• [DIRECTIONS] Among the lines below, copy exactly those from the one with "(240, 97) = (212, 368): blue" through the one with "(584, 149) = (400, 73): none -> yellow apple", counting both ends.

• [EXTRACTED ENTRIES]

▶

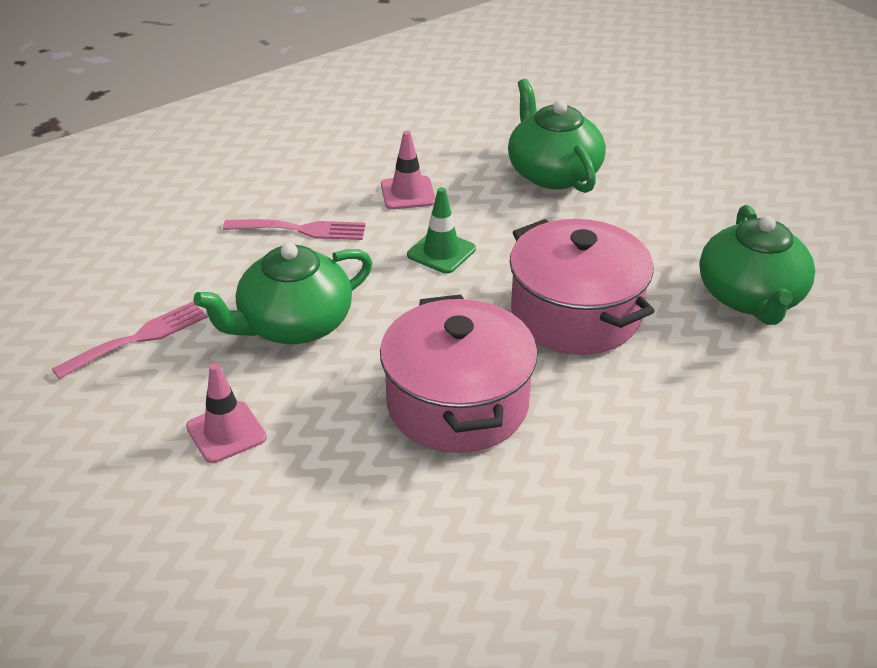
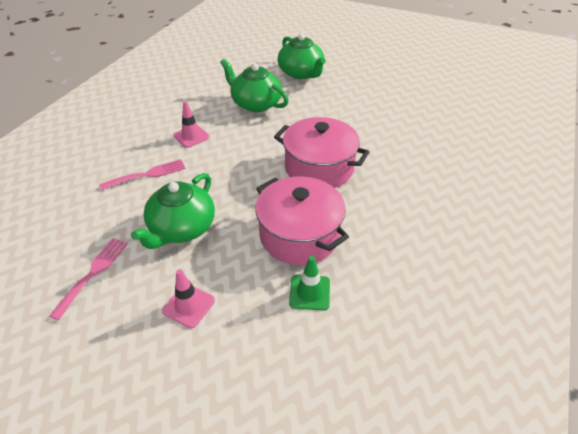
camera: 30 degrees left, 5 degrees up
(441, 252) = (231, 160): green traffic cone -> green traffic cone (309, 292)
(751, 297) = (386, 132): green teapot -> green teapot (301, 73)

◀
▶

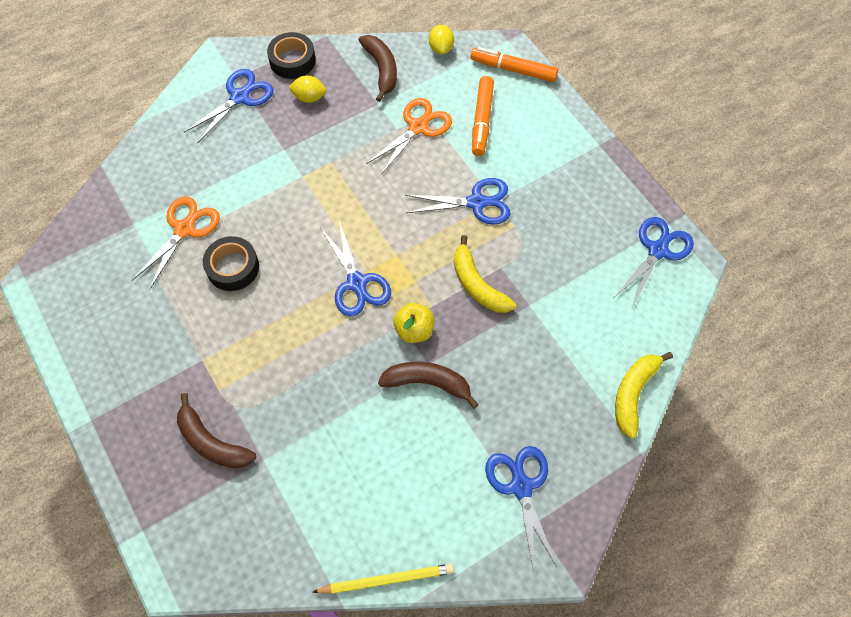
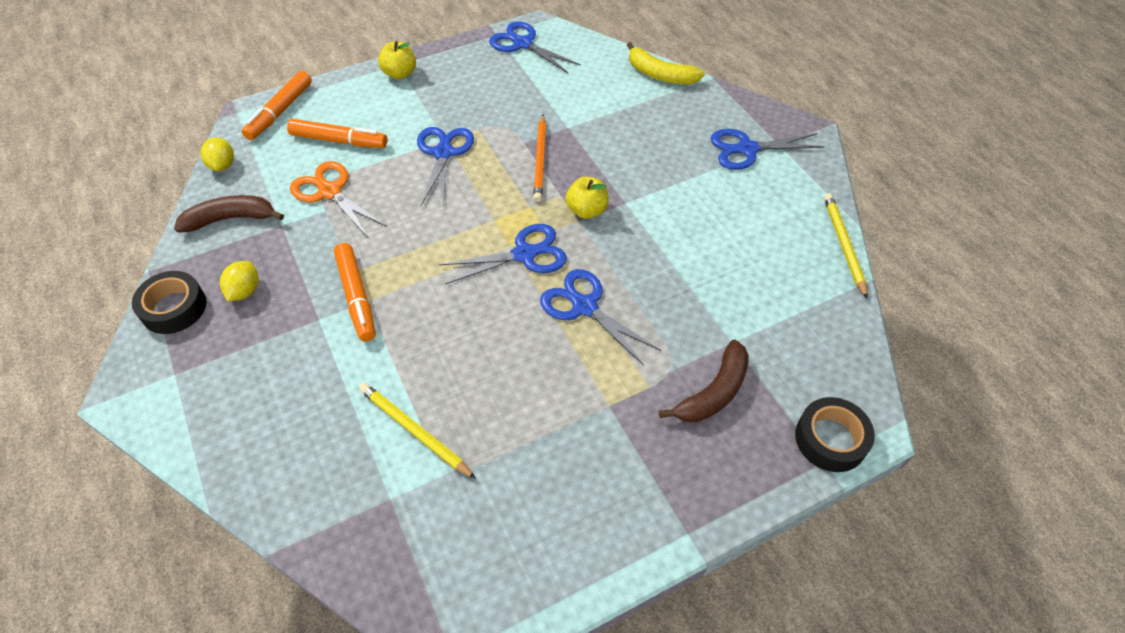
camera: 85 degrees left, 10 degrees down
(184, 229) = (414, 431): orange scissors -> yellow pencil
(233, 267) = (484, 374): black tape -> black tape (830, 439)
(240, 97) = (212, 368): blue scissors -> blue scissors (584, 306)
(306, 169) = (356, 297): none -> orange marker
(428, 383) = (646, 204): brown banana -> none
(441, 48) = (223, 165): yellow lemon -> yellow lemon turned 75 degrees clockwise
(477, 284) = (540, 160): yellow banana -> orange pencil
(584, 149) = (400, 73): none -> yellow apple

◀
▶

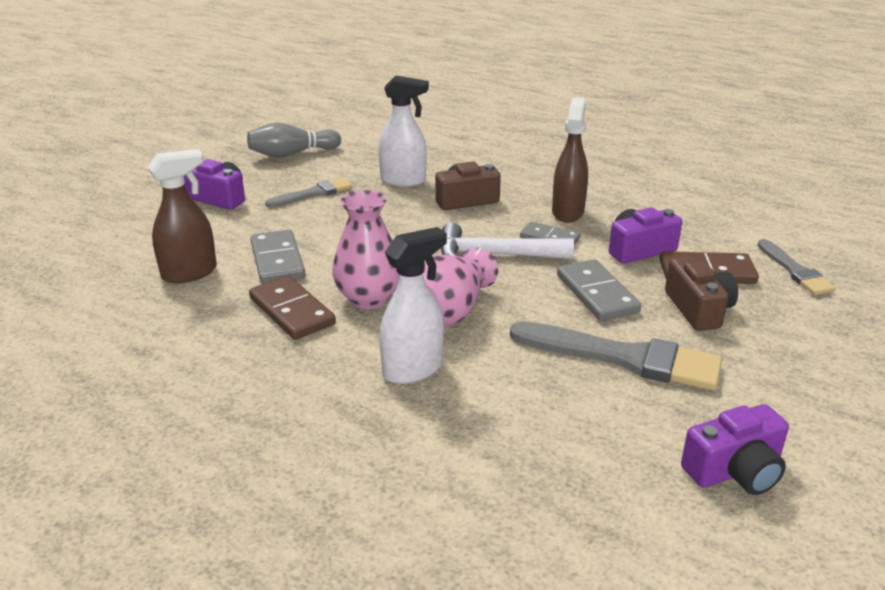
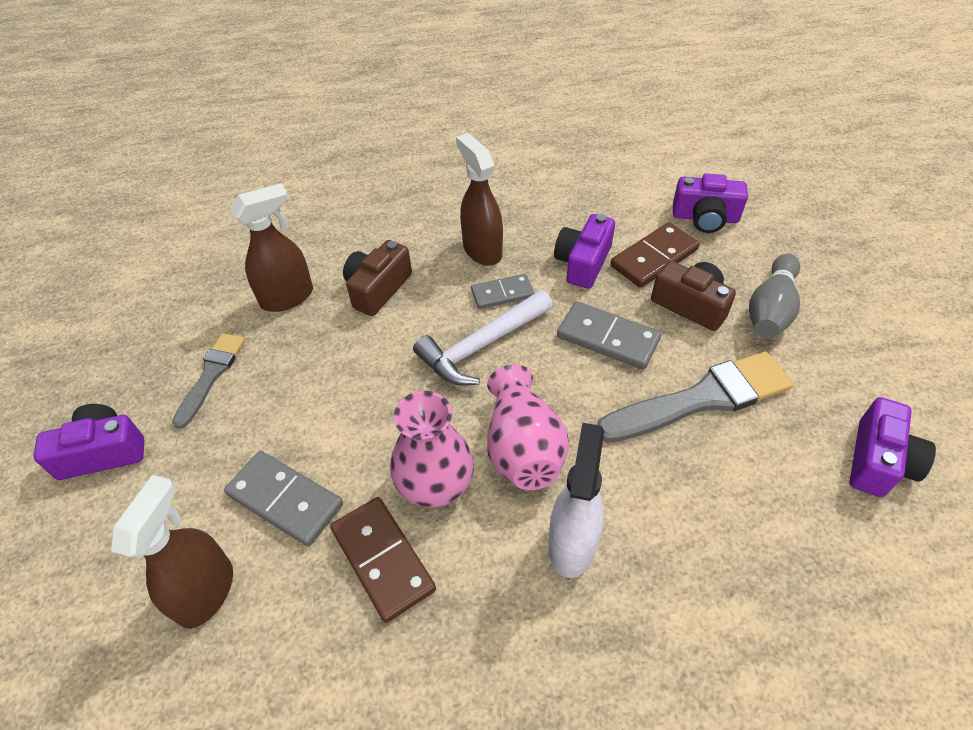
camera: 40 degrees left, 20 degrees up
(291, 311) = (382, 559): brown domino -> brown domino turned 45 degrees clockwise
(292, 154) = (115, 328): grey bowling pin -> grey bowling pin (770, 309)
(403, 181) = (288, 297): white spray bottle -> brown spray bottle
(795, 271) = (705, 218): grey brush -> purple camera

◀

• [YOUR SOLUTION]
(240, 97) = (212, 368): blue scissors -> blue scissors (584, 306)
(306, 169) = (356, 297): none -> orange marker
(428, 383) = (646, 204): brown banana -> none
(441, 48) = (223, 165): yellow lemon -> yellow lemon turned 75 degrees clockwise
(477, 284) = (540, 160): yellow banana -> orange pencil
(584, 149) = (400, 73): none -> yellow apple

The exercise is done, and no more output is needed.